**TASK:**
Each record that follows is to be reproduced character for character, pictures excepted.
----------------
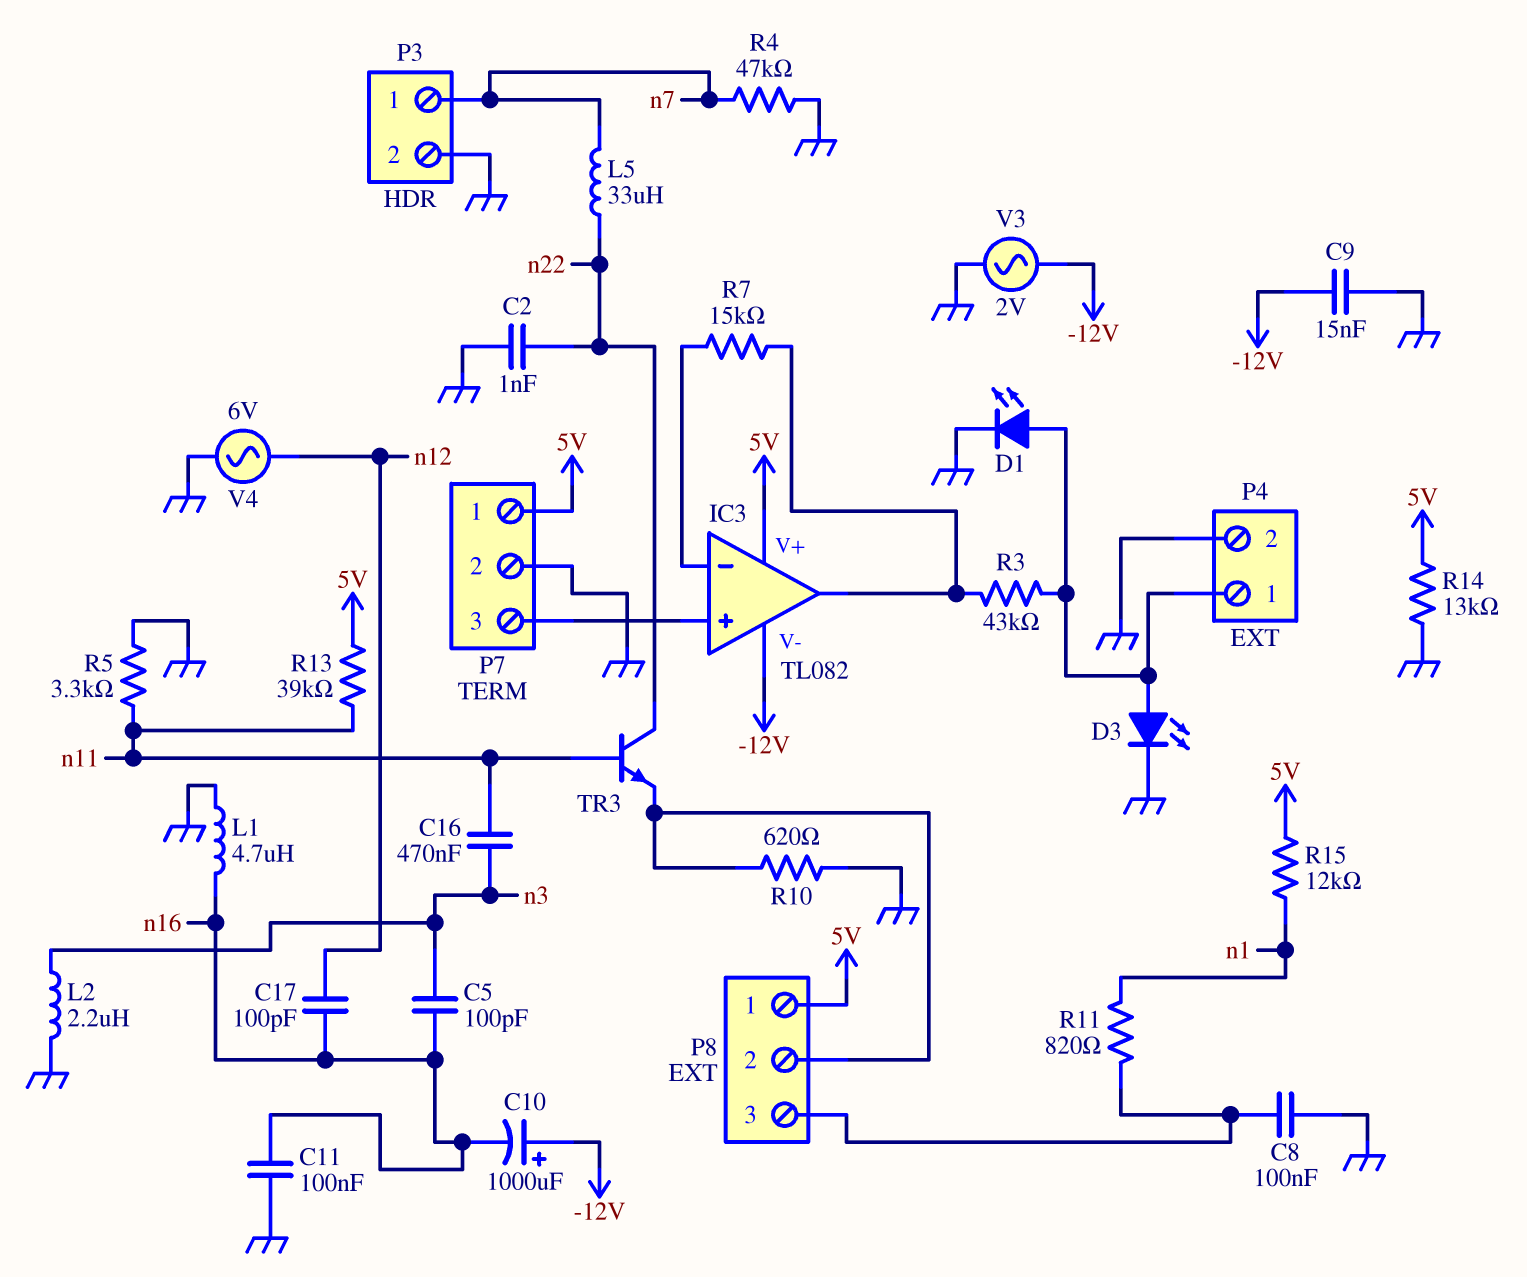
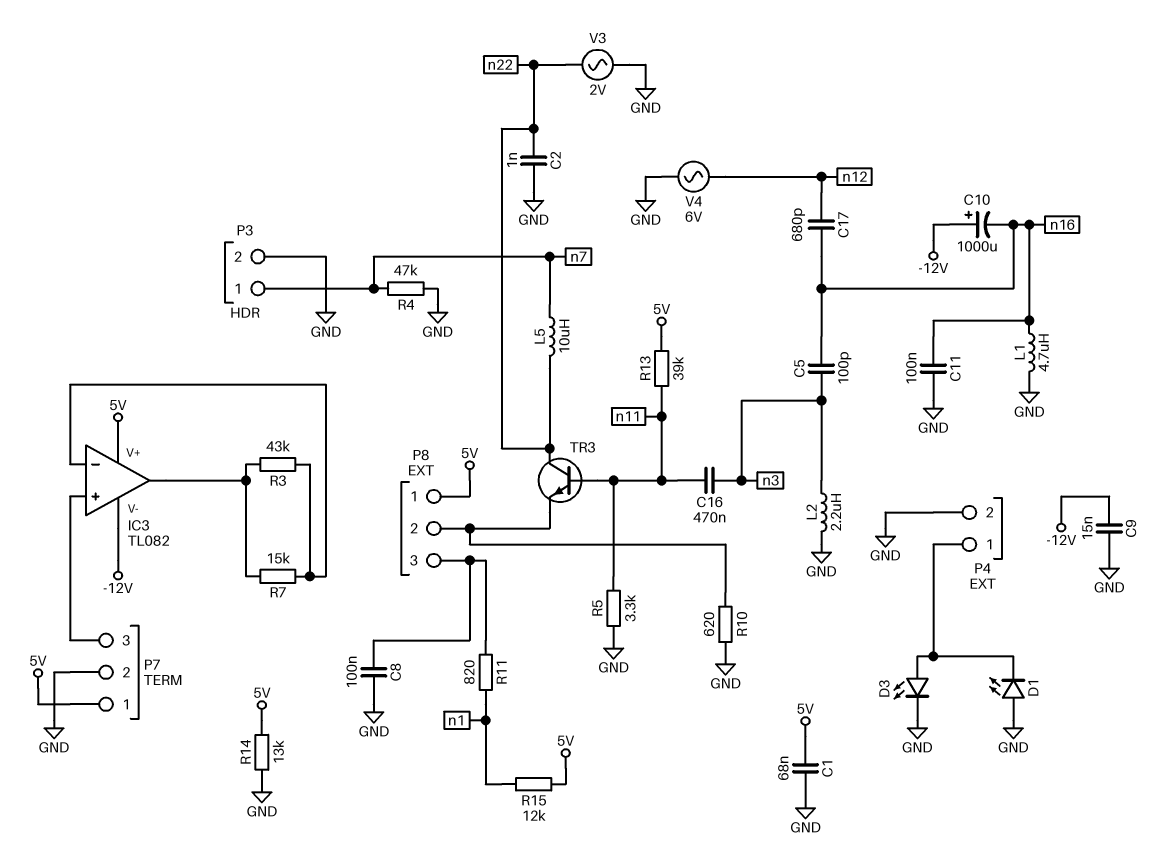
C1: none -> 68nF (5V, GND)
C17: 100pF (n12, n16) -> 680pF (n12, n16)
D1: LED (A P4/1, K GND) -> LED (A GND, K P4/1)
L5: 33uH (n7, n22) -> 10uH (n7, n22)
R3: 43k (IC3/out, P4/1) -> 43k (IC3/in-, IC3/out)
V3: AC 2V (-12V, GND) -> AC 2V (GND, n22)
----------------
**WRITTEN ANSWER:**
C1: none -> 68nF (5V, GND)
C17: 100pF (n12, n16) -> 680pF (n12, n16)
D1: LED (A P4/1, K GND) -> LED (A GND, K P4/1)
L5: 33uH (n7, n22) -> 10uH (n7, n22)
R3: 43k (IC3/out, P4/1) -> 43k (IC3/in-, IC3/out)
V3: AC 2V (-12V, GND) -> AC 2V (GND, n22)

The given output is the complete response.